START SUPPLIED MATERIAL

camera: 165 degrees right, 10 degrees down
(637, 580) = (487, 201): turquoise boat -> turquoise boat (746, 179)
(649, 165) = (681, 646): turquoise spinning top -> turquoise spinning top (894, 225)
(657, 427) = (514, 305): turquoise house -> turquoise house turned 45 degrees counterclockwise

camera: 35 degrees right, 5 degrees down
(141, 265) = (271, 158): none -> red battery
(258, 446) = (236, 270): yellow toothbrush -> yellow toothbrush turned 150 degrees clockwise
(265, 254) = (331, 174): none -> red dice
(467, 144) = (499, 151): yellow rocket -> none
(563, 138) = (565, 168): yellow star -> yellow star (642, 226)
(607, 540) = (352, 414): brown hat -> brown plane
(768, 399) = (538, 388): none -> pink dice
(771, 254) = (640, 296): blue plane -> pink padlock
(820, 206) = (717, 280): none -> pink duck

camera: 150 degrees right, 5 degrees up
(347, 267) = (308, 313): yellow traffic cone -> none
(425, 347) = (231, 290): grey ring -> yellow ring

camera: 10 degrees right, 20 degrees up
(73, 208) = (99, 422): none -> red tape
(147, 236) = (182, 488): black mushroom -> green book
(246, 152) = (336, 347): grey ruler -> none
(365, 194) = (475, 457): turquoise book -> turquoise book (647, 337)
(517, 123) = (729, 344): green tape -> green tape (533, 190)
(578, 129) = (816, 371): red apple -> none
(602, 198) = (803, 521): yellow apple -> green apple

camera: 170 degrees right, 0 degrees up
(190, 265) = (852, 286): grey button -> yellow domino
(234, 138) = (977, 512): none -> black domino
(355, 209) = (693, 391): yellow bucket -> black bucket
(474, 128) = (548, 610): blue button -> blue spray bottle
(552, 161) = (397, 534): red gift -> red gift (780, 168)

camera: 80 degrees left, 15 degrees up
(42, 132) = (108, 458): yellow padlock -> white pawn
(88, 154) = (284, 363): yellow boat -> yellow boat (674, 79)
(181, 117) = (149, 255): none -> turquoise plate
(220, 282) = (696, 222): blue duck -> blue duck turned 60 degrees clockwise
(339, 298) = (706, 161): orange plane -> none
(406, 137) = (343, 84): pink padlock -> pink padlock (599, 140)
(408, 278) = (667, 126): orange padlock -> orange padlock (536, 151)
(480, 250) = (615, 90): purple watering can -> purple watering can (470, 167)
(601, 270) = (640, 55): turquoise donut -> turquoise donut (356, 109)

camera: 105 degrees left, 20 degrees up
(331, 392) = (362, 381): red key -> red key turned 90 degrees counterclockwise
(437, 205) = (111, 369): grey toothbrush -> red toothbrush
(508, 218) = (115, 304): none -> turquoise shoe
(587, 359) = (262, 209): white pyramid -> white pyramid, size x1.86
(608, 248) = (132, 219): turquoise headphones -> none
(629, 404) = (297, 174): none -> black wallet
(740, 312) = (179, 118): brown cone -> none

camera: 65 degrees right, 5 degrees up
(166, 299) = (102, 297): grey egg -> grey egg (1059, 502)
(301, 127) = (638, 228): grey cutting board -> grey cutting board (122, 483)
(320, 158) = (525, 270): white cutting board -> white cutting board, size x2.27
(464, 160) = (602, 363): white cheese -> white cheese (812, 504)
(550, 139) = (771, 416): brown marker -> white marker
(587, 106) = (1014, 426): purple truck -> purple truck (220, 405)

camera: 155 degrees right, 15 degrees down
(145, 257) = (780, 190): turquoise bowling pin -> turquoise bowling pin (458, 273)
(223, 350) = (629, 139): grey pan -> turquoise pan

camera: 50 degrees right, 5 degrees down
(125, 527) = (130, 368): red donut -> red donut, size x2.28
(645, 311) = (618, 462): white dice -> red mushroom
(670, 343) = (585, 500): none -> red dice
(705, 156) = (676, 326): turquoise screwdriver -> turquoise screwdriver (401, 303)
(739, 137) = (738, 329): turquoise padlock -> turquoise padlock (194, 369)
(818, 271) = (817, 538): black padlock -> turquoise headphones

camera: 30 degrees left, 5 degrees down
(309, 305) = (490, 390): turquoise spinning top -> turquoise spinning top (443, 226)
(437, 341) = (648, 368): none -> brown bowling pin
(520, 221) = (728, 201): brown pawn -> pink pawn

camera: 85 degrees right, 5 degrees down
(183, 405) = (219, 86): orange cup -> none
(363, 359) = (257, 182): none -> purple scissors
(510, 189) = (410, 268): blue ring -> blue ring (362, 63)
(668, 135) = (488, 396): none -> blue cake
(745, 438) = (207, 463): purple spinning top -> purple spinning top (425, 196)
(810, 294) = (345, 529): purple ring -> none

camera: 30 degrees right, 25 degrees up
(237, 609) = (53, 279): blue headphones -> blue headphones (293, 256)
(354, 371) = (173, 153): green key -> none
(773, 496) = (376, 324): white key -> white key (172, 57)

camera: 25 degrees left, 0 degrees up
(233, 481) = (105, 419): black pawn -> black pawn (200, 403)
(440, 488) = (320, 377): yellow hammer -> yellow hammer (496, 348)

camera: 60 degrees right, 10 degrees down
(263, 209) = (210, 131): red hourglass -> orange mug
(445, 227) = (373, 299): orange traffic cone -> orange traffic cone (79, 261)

END SUPPLIED MATERIAL

> TASK: Copy down the whole of the data above, matching it exactly.

> ANSWER SECTION:
camera: 165 degrees right, 10 degrees down
(637, 580) = (487, 201): turquoise boat -> turquoise boat (746, 179)
(649, 165) = (681, 646): turquoise spinning top -> turquoise spinning top (894, 225)
(657, 427) = (514, 305): turquoise house -> turquoise house turned 45 degrees counterclockwise

camera: 35 degrees right, 5 degrees down
(141, 265) = (271, 158): none -> red battery
(258, 446) = (236, 270): yellow toothbrush -> yellow toothbrush turned 150 degrees clockwise
(265, 254) = (331, 174): none -> red dice
(467, 144) = (499, 151): yellow rocket -> none
(563, 138) = (565, 168): yellow star -> yellow star (642, 226)
(607, 540) = (352, 414): brown hat -> brown plane
(768, 399) = (538, 388): none -> pink dice
(771, 254) = (640, 296): blue plane -> pink padlock
(820, 206) = (717, 280): none -> pink duck

camera: 150 degrees right, 5 degrees up
(347, 267) = (308, 313): yellow traffic cone -> none
(425, 347) = (231, 290): grey ring -> yellow ring

camera: 10 degrees right, 20 degrees up
(73, 208) = (99, 422): none -> red tape
(147, 236) = (182, 488): black mushroom -> green book
(246, 152) = (336, 347): grey ruler -> none
(365, 194) = (475, 457): turquoise book -> turquoise book (647, 337)
(517, 123) = (729, 344): green tape -> green tape (533, 190)
(578, 129) = (816, 371): red apple -> none
(602, 198) = (803, 521): yellow apple -> green apple

camera: 170 degrees right, 0 degrees up
(190, 265) = (852, 286): grey button -> yellow domino
(234, 138) = (977, 512): none -> black domino
(355, 209) = (693, 391): yellow bucket -> black bucket
(474, 128) = (548, 610): blue button -> blue spray bottle
(552, 161) = (397, 534): red gift -> red gift (780, 168)

camera: 80 degrees left, 15 degrees up
(42, 132) = (108, 458): yellow padlock -> white pawn
(88, 154) = (284, 363): yellow boat -> yellow boat (674, 79)
(181, 117) = (149, 255): none -> turquoise plate
(220, 282) = (696, 222): blue duck -> blue duck turned 60 degrees clockwise
(339, 298) = (706, 161): orange plane -> none
(406, 137) = (343, 84): pink padlock -> pink padlock (599, 140)
(408, 278) = (667, 126): orange padlock -> orange padlock (536, 151)
(480, 250) = (615, 90): purple watering can -> purple watering can (470, 167)
(601, 270) = (640, 55): turquoise donut -> turquoise donut (356, 109)

camera: 105 degrees left, 20 degrees up
(331, 392) = (362, 381): red key -> red key turned 90 degrees counterclockwise
(437, 205) = (111, 369): grey toothbrush -> red toothbrush
(508, 218) = (115, 304): none -> turquoise shoe
(587, 359) = (262, 209): white pyramid -> white pyramid, size x1.86
(608, 248) = (132, 219): turquoise headphones -> none
(629, 404) = (297, 174): none -> black wallet
(740, 312) = (179, 118): brown cone -> none

camera: 65 degrees right, 5 degrees up
(166, 299) = (102, 297): grey egg -> grey egg (1059, 502)
(301, 127) = (638, 228): grey cutting board -> grey cutting board (122, 483)
(320, 158) = (525, 270): white cutting board -> white cutting board, size x2.27
(464, 160) = (602, 363): white cheese -> white cheese (812, 504)
(550, 139) = (771, 416): brown marker -> white marker
(587, 106) = (1014, 426): purple truck -> purple truck (220, 405)

camera: 155 degrees right, 15 degrees down
(145, 257) = (780, 190): turquoise bowling pin -> turquoise bowling pin (458, 273)
(223, 350) = (629, 139): grey pan -> turquoise pan

camera: 50 degrees right, 5 degrees down
(125, 527) = (130, 368): red donut -> red donut, size x2.28
(645, 311) = (618, 462): white dice -> red mushroom
(670, 343) = (585, 500): none -> red dice
(705, 156) = (676, 326): turquoise screwdriver -> turquoise screwdriver (401, 303)
(739, 137) = (738, 329): turquoise padlock -> turquoise padlock (194, 369)
(818, 271) = (817, 538): black padlock -> turquoise headphones

camera: 30 degrees left, 5 degrees down
(309, 305) = (490, 390): turquoise spinning top -> turquoise spinning top (443, 226)
(437, 341) = (648, 368): none -> brown bowling pin
(520, 221) = (728, 201): brown pawn -> pink pawn

camera: 85 degrees right, 5 degrees down
(183, 405) = (219, 86): orange cup -> none
(363, 359) = (257, 182): none -> purple scissors
(510, 189) = (410, 268): blue ring -> blue ring (362, 63)
(668, 135) = (488, 396): none -> blue cake
(745, 438) = (207, 463): purple spinning top -> purple spinning top (425, 196)
(810, 294) = (345, 529): purple ring -> none

camera: 30 degrees right, 25 degrees up
(237, 609) = (53, 279): blue headphones -> blue headphones (293, 256)
(354, 371) = (173, 153): green key -> none
(773, 496) = (376, 324): white key -> white key (172, 57)

camera: 25 degrees left, 0 degrees up
(233, 481) = (105, 419): black pawn -> black pawn (200, 403)
(440, 488) = (320, 377): yellow hammer -> yellow hammer (496, 348)

camera: 60 degrees right, 10 degrees down
(263, 209) = (210, 131): red hourglass -> orange mug
(445, 227) = (373, 299): orange traffic cone -> orange traffic cone (79, 261)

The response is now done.